Recorded data:

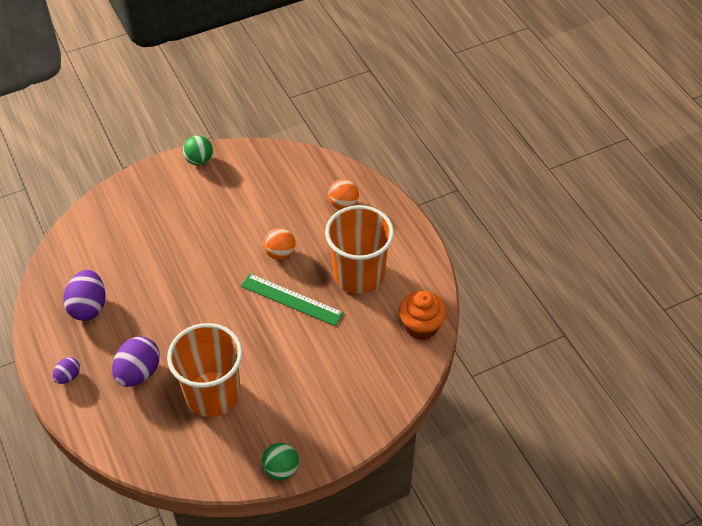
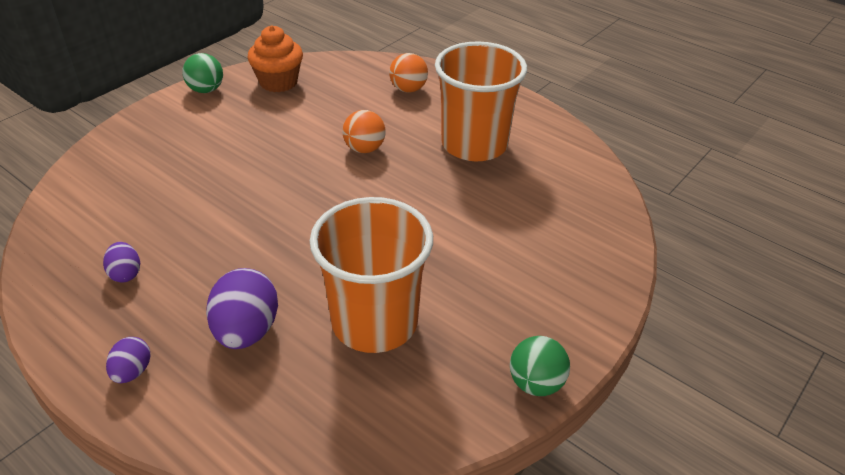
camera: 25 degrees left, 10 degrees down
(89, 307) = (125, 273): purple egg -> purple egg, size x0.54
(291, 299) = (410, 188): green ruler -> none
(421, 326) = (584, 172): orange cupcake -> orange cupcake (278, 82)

Problem description: Leaving images out, please output every line of the data exactly.

Response box:
camera: 25 degrees left, 10 degrees down
(89, 307) = (125, 273): purple egg -> purple egg, size x0.54
(291, 299) = (410, 188): green ruler -> none
(421, 326) = (584, 172): orange cupcake -> orange cupcake (278, 82)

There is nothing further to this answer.